Task to carry out:
Return each record word for word and omit the pictures.

Information given:
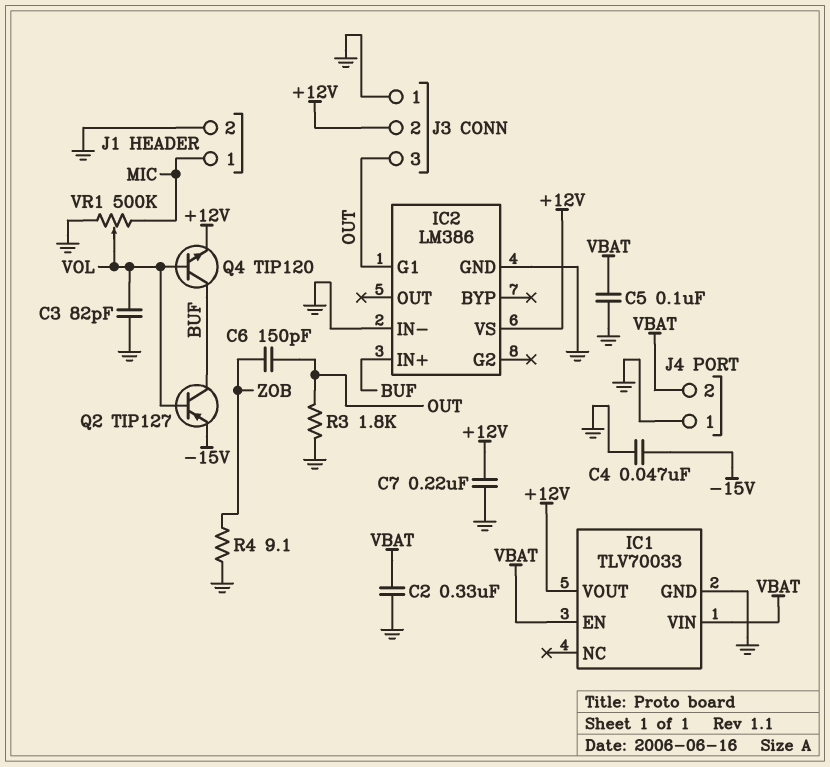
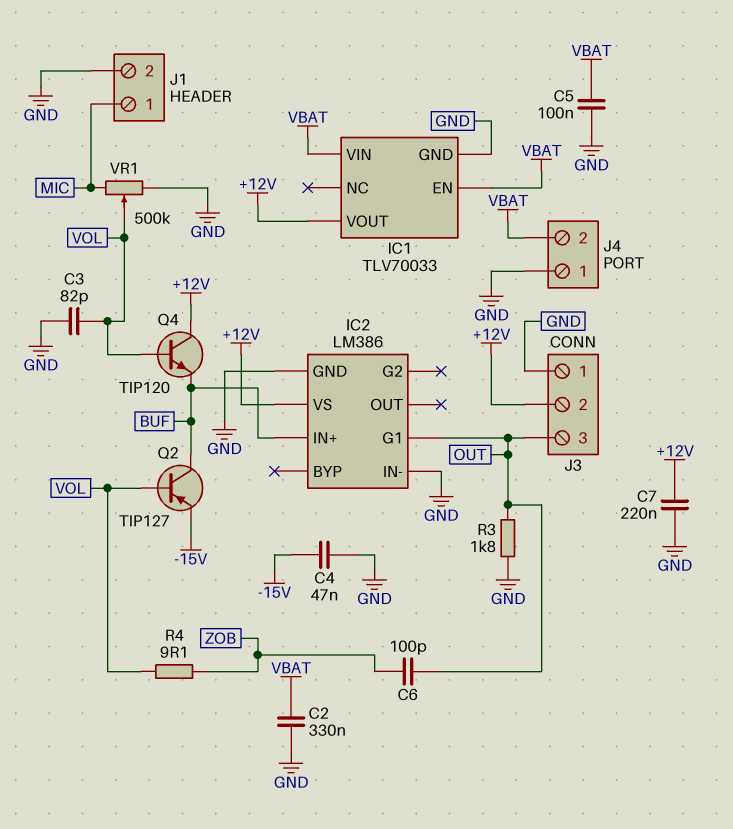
C6: 150pF (OUT, ZOB) -> 100pF (OUT, ZOB)
Q4: NPN TIP120 (B VOL, C BUF, E +12V) -> NPN TIP120 (B VOL, C +12V, E BUF)
R4: 9.1 (GND, ZOB) -> 9.1 (VOL, ZOB)

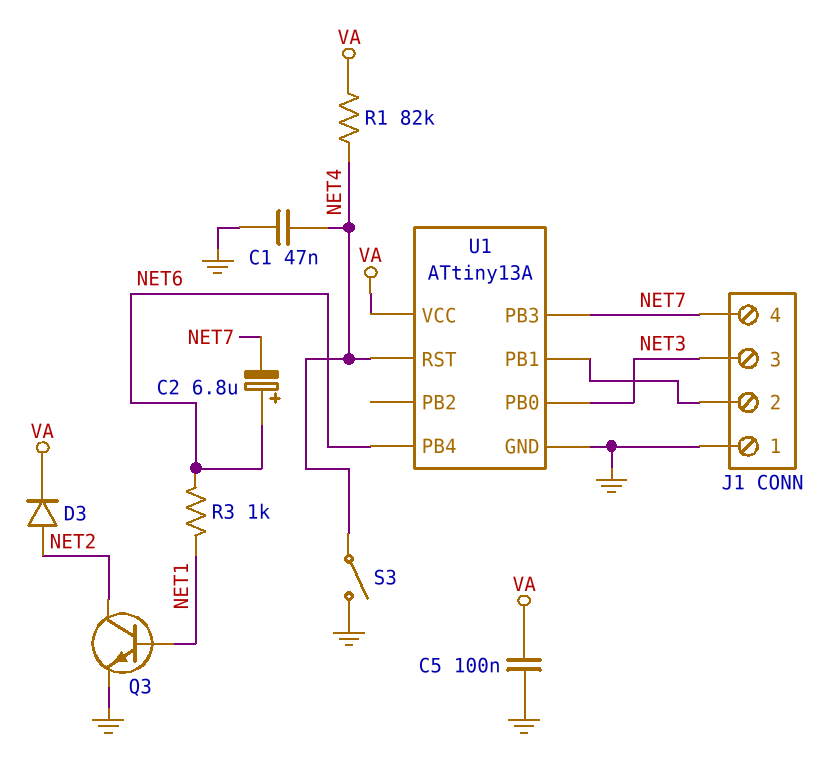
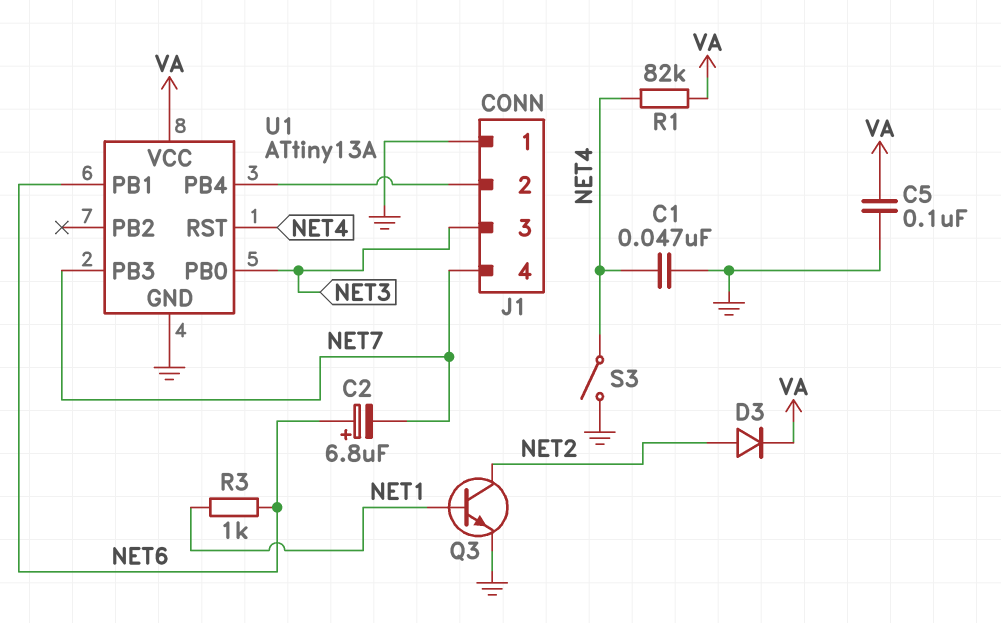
U1 pin PB1: J1/2 -> NET6
U1 pin PB4: NET6 -> J1/2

Task response:
C6: 150pF (OUT, ZOB) -> 100pF (OUT, ZOB)
Q4: NPN TIP120 (B VOL, C BUF, E +12V) -> NPN TIP120 (B VOL, C +12V, E BUF)
R4: 9.1 (GND, ZOB) -> 9.1 (VOL, ZOB)

U1 pin PB1: J1/2 -> NET6
U1 pin PB4: NET6 -> J1/2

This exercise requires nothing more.